Print the data once more, exactly as given. Drop the pictures.

[Provided material]

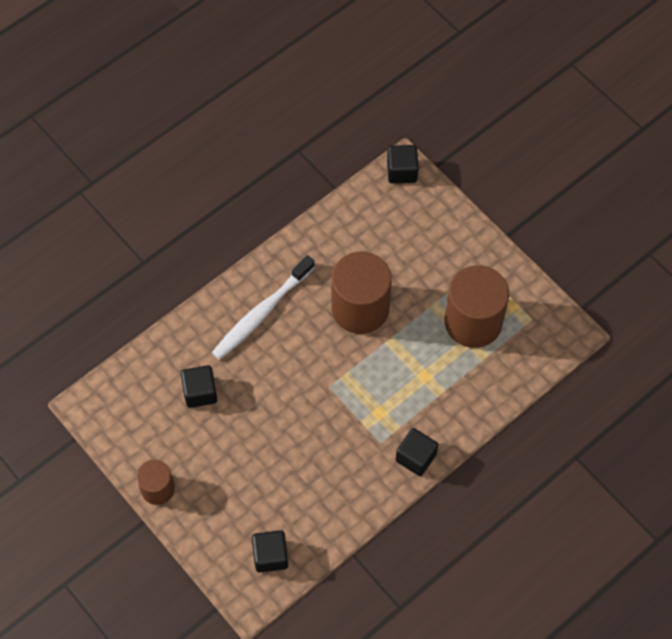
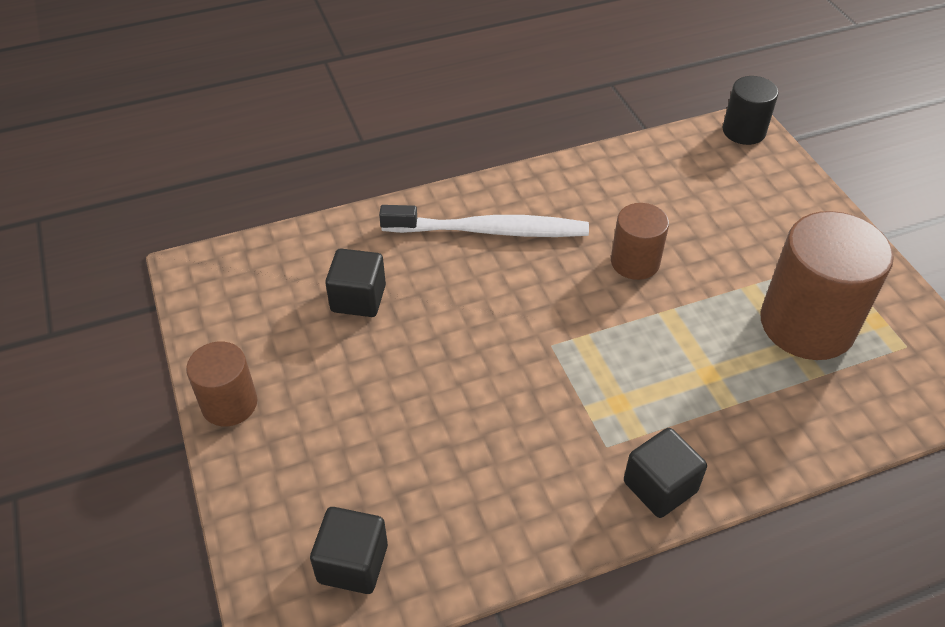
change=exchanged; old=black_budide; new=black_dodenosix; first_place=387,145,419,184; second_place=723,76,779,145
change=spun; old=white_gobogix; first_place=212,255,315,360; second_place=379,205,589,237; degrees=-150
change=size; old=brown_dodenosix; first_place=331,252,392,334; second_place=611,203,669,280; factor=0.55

[/Provided material]

**Your solution:**
change=exchanged; old=black_budide; new=black_dodenosix; first_place=387,145,419,184; second_place=723,76,779,145
change=spun; old=white_gobogix; first_place=212,255,315,360; second_place=379,205,589,237; degrees=-150
change=size; old=brown_dodenosix; first_place=331,252,392,334; second_place=611,203,669,280; factor=0.55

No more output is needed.